YOUR ASSIGNMENT ▸ Find the line with "cyan plate B7" in the entries below. Repeat it, every following line, and the line with "orange brick F7", exactly and with nothing added.

TASK INPUT ▸
---

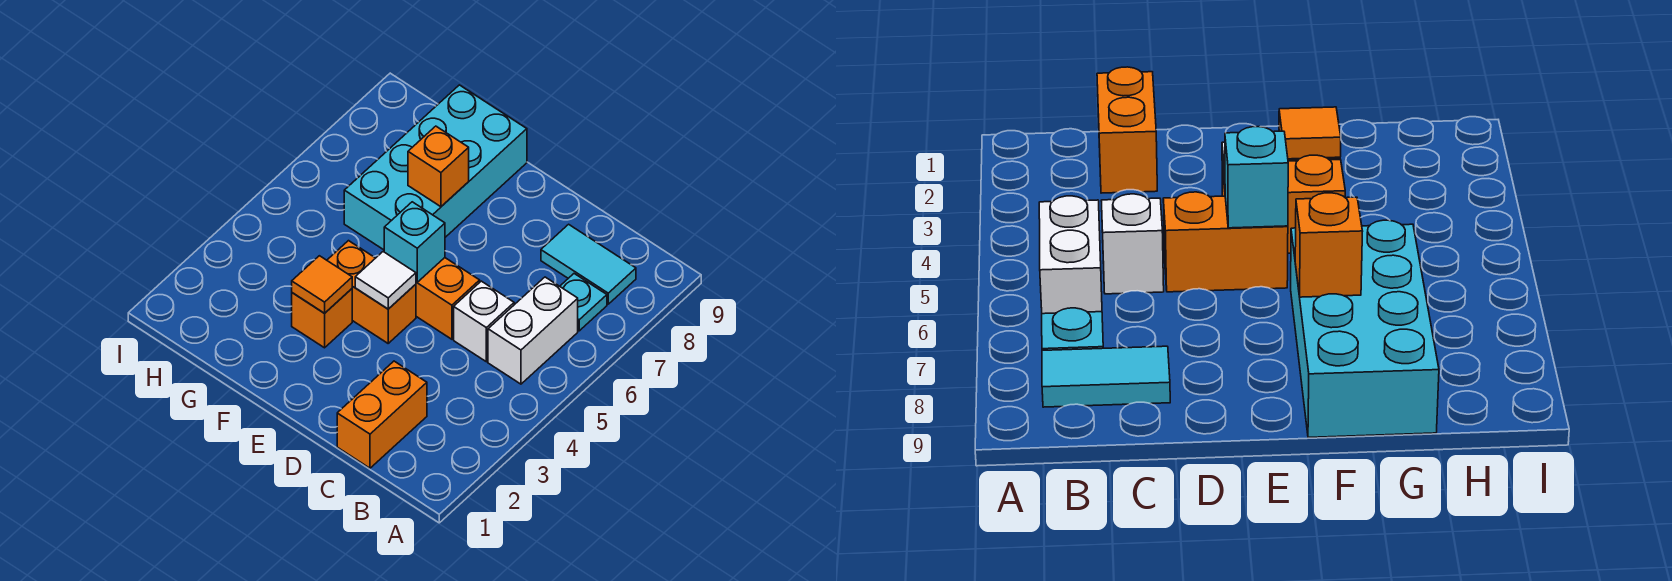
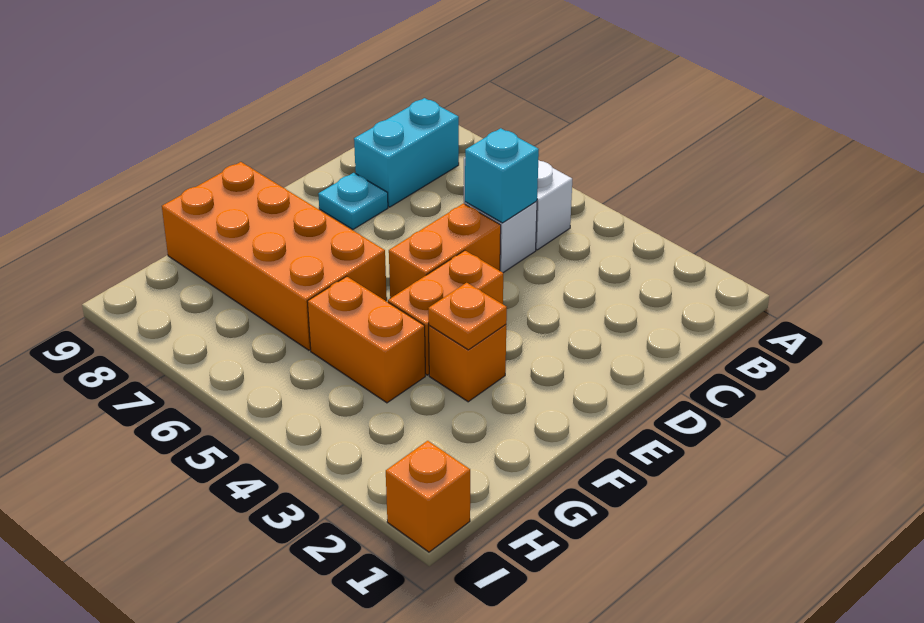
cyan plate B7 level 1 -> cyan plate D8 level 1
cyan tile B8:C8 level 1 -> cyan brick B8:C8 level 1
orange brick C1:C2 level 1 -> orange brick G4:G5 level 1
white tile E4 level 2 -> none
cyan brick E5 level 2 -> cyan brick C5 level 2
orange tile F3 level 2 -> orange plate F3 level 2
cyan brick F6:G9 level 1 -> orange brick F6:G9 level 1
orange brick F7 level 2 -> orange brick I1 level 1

---

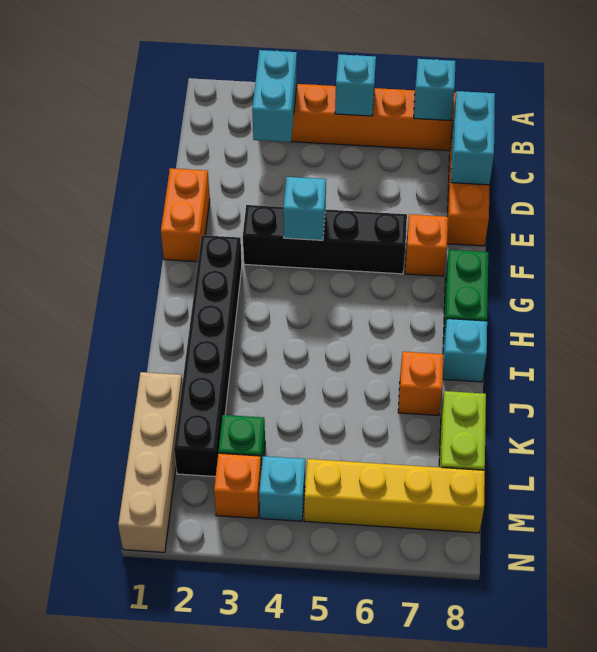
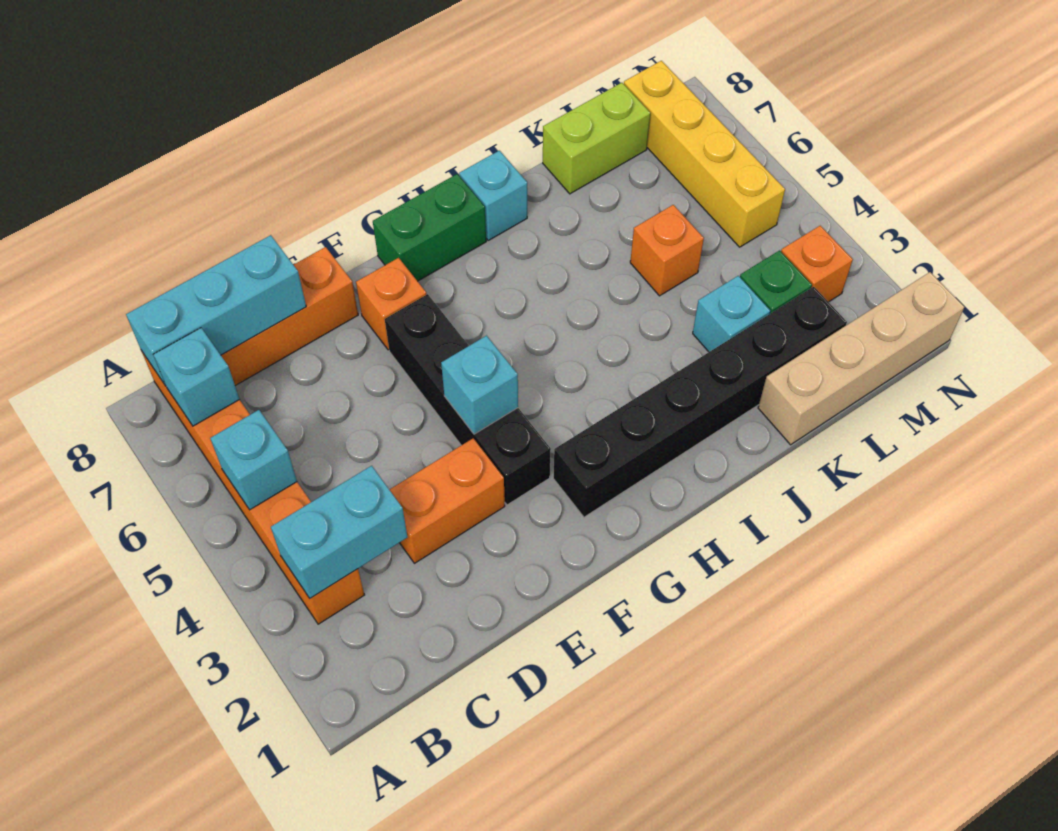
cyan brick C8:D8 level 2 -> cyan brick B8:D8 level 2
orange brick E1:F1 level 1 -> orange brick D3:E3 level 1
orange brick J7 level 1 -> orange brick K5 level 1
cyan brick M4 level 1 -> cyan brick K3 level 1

---

WRITTEN SOLUTION ▸
cyan plate B7 level 1 -> cyan plate D8 level 1
cyan tile B8:C8 level 1 -> cyan brick B8:C8 level 1
orange brick C1:C2 level 1 -> orange brick G4:G5 level 1
white tile E4 level 2 -> none
cyan brick E5 level 2 -> cyan brick C5 level 2
orange tile F3 level 2 -> orange plate F3 level 2
cyan brick F6:G9 level 1 -> orange brick F6:G9 level 1
orange brick F7 level 2 -> orange brick I1 level 1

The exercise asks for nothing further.